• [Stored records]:
----------

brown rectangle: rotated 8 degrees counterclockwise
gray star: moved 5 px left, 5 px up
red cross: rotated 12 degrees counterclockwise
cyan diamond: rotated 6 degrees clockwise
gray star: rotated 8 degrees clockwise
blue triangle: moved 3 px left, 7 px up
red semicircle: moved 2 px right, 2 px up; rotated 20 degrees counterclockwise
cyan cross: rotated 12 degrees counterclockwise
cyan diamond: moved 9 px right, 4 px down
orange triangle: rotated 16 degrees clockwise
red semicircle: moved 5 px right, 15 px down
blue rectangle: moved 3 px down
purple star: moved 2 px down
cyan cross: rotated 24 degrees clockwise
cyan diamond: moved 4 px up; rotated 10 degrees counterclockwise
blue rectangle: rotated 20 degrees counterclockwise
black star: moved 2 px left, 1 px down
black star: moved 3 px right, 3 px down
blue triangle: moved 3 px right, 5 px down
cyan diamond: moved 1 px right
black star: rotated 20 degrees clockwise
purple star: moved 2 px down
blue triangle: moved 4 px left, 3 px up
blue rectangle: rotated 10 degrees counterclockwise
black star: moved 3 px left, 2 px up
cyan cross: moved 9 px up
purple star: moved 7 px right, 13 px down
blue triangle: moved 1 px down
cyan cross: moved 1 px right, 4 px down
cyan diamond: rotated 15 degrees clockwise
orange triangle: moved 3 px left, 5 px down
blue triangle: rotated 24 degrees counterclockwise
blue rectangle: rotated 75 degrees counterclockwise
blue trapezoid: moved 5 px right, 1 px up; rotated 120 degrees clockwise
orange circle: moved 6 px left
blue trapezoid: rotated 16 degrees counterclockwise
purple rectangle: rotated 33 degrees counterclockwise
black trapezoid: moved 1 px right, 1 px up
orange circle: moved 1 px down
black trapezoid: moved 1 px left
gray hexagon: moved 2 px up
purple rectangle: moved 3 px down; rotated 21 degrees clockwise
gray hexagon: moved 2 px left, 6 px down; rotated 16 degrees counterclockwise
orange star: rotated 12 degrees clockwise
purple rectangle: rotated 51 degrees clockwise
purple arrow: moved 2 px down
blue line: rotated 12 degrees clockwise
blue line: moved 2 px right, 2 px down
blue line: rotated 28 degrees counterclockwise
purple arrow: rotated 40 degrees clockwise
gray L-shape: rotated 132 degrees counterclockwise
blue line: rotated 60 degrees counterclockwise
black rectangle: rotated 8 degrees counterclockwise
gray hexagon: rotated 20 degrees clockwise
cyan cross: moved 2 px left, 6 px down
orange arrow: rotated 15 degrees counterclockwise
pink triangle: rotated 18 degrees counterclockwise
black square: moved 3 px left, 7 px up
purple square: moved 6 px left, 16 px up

----------

Copy all of the records above line for line, without changing anything.

brown rectangle: rotated 8 degrees counterclockwise
gray star: moved 5 px left, 5 px up
red cross: rotated 12 degrees counterclockwise
cyan diamond: rotated 6 degrees clockwise
gray star: rotated 8 degrees clockwise
blue triangle: moved 3 px left, 7 px up
red semicircle: moved 2 px right, 2 px up; rotated 20 degrees counterclockwise
cyan cross: rotated 12 degrees counterclockwise
cyan diamond: moved 9 px right, 4 px down
orange triangle: rotated 16 degrees clockwise
red semicircle: moved 5 px right, 15 px down
blue rectangle: moved 3 px down
purple star: moved 2 px down
cyan cross: rotated 24 degrees clockwise
cyan diamond: moved 4 px up; rotated 10 degrees counterclockwise
blue rectangle: rotated 20 degrees counterclockwise
black star: moved 2 px left, 1 px down
black star: moved 3 px right, 3 px down
blue triangle: moved 3 px right, 5 px down
cyan diamond: moved 1 px right
black star: rotated 20 degrees clockwise
purple star: moved 2 px down
blue triangle: moved 4 px left, 3 px up
blue rectangle: rotated 10 degrees counterclockwise
black star: moved 3 px left, 2 px up
cyan cross: moved 9 px up
purple star: moved 7 px right, 13 px down
blue triangle: moved 1 px down
cyan cross: moved 1 px right, 4 px down
cyan diamond: rotated 15 degrees clockwise
orange triangle: moved 3 px left, 5 px down
blue triangle: rotated 24 degrees counterclockwise
blue rectangle: rotated 75 degrees counterclockwise
blue trapezoid: moved 5 px right, 1 px up; rotated 120 degrees clockwise
orange circle: moved 6 px left
blue trapezoid: rotated 16 degrees counterclockwise
purple rectangle: rotated 33 degrees counterclockwise
black trapezoid: moved 1 px right, 1 px up
orange circle: moved 1 px down
black trapezoid: moved 1 px left
gray hexagon: moved 2 px up
purple rectangle: moved 3 px down; rotated 21 degrees clockwise
gray hexagon: moved 2 px left, 6 px down; rotated 16 degrees counterclockwise
orange star: rotated 12 degrees clockwise
purple rectangle: rotated 51 degrees clockwise
purple arrow: moved 2 px down
blue line: rotated 12 degrees clockwise
blue line: moved 2 px right, 2 px down
blue line: rotated 28 degrees counterclockwise
purple arrow: rotated 40 degrees clockwise
gray L-shape: rotated 132 degrees counterclockwise
blue line: rotated 60 degrees counterclockwise
black rectangle: rotated 8 degrees counterclockwise
gray hexagon: rotated 20 degrees clockwise
cyan cross: moved 2 px left, 6 px down
orange arrow: rotated 15 degrees counterclockwise
pink triangle: rotated 18 degrees counterclockwise
black square: moved 3 px left, 7 px up
purple square: moved 6 px left, 16 px up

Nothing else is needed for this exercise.